* [ACTIVITY]: Write out the entries below once more, exactly, with the pictures left out.

* [Entries taken from a collection]:
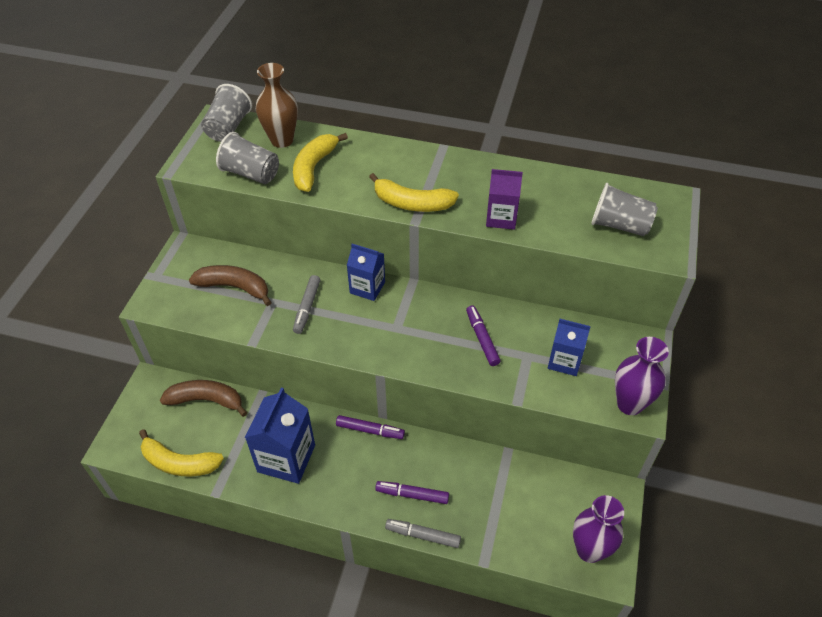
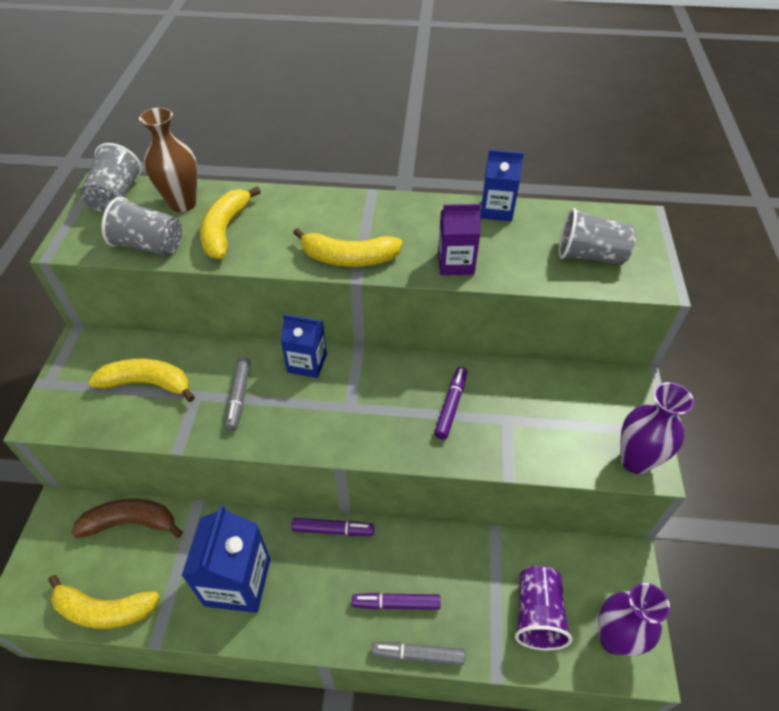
camera: 10 degrees left, 0 degrees up
(235, 287) = (147, 383): brown banana -> yellow banana
(482, 338) = (451, 406): purple marker -> purple marker turned 45 degrees clockwise
(528, 522) = (537, 614): none -> purple cup
(564, 361) = (550, 419): blue carton -> blue carton (496, 210)

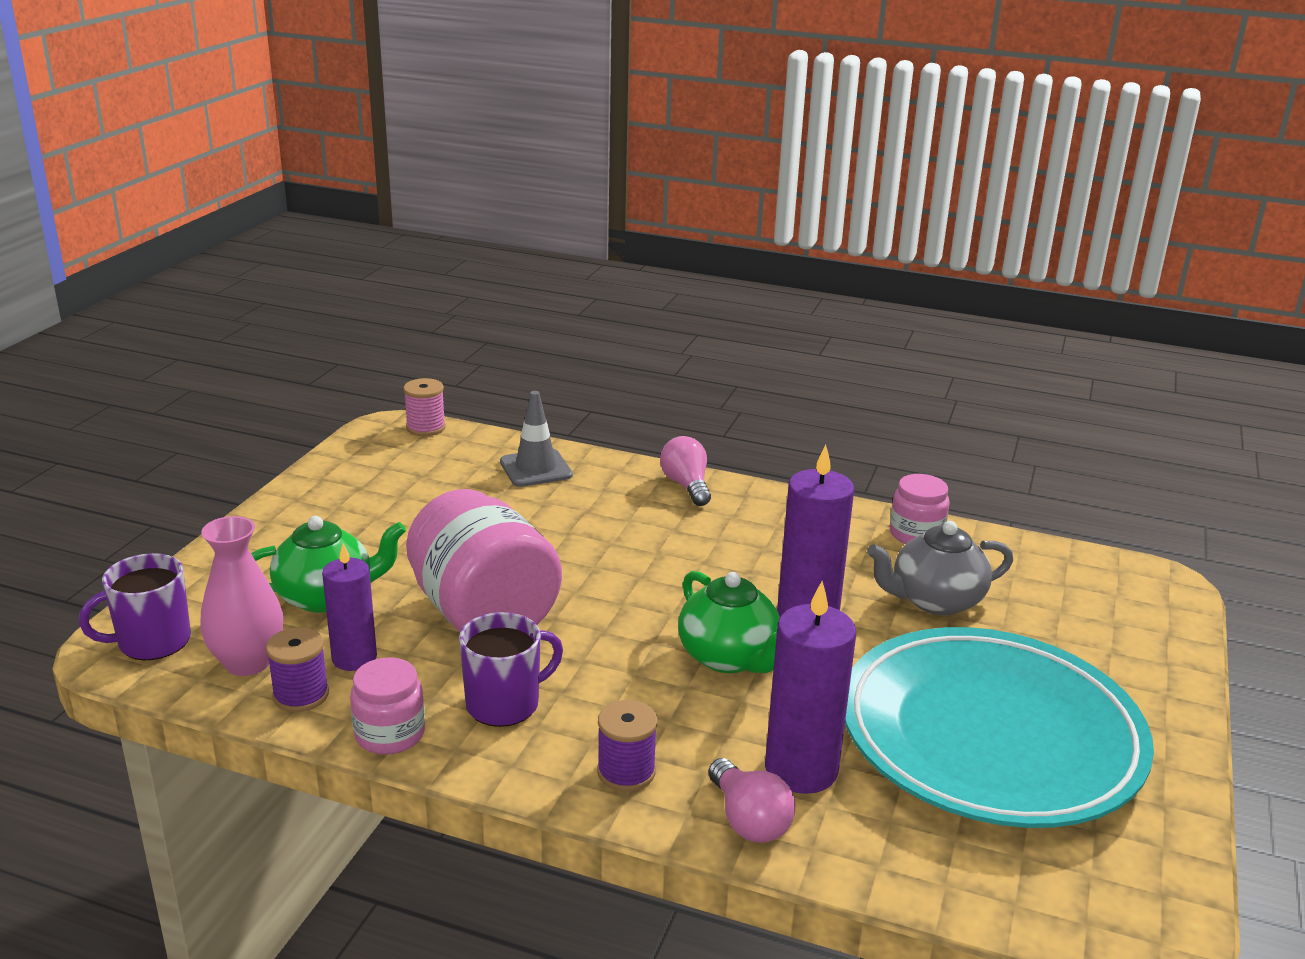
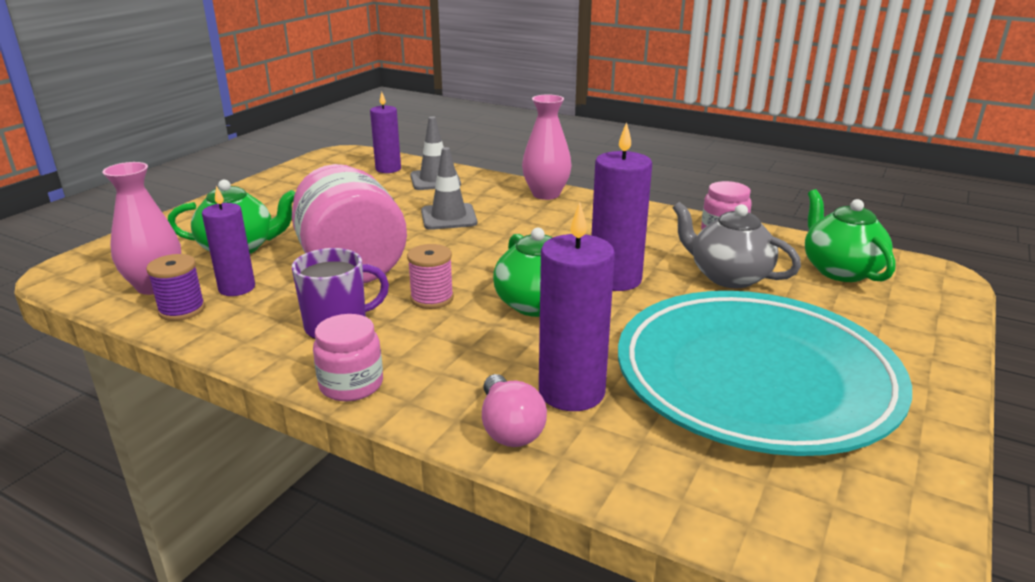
camera: 10 degrees right, 0 degrees up
(152, 642) = (94, 269): purple mug -> none
(390, 734) = (235, 341): pink jar -> pink jar (351, 384)
(426, 428) = (367, 154): pink spool -> pink spool (432, 298)
(465, 452) = (388, 169): none -> purple candle
(576, 530) = (448, 217): none -> grey traffic cone
(626, 772) = (416, 382): purple spool -> none
(686, 486) = (546, 194): pink light bulb -> pink vase
(935, 601) = (728, 276): grey teapot -> grey teapot turned 45 degrees clockwise
(1056, 583) = (839, 270): none -> green teapot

* [SOLVED EXERCISE]:
camera: 10 degrees left, 0 degrees up
(235, 287) = (147, 383): brown banana -> yellow banana
(482, 338) = (451, 406): purple marker -> purple marker turned 45 degrees clockwise
(528, 522) = (537, 614): none -> purple cup
(564, 361) = (550, 419): blue carton -> blue carton (496, 210)

camera: 10 degrees right, 0 degrees up
(152, 642) = (94, 269): purple mug -> none
(390, 734) = (235, 341): pink jar -> pink jar (351, 384)
(426, 428) = (367, 154): pink spool -> pink spool (432, 298)
(465, 452) = (388, 169): none -> purple candle
(576, 530) = (448, 217): none -> grey traffic cone
(626, 772) = (416, 382): purple spool -> none
(686, 486) = (546, 194): pink light bulb -> pink vase
(935, 601) = (728, 276): grey teapot -> grey teapot turned 45 degrees clockwise
(1056, 583) = (839, 270): none -> green teapot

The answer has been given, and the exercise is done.